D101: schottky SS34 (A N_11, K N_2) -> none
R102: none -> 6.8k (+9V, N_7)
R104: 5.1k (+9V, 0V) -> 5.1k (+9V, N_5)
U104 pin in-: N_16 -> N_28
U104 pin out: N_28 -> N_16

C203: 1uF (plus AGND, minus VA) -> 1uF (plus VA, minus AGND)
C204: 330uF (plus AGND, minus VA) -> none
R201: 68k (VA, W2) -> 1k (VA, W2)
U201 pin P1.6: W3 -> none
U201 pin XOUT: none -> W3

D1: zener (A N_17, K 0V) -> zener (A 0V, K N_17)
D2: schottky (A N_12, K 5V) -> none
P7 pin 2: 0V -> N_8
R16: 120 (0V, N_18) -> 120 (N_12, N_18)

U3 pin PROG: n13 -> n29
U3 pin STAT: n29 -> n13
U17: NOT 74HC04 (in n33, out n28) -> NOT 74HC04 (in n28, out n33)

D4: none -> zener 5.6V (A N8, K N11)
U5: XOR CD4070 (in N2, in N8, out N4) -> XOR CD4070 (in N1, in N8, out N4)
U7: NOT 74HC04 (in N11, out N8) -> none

··········

## WORK ITEM
Look above for the line containing "U201 pin XOUT: none -> W3". Output from there through the line containing "U17: NOT 74HC04", exactly and inclusively.

## RESPONSE FOR THIS EXERCISE
U201 pin XOUT: none -> W3

D1: zener (A N_17, K 0V) -> zener (A 0V, K N_17)
D2: schottky (A N_12, K 5V) -> none
P7 pin 2: 0V -> N_8
R16: 120 (0V, N_18) -> 120 (N_12, N_18)

U3 pin PROG: n13 -> n29
U3 pin STAT: n29 -> n13
U17: NOT 74HC04 (in n33, out n28) -> NOT 74HC04 (in n28, out n33)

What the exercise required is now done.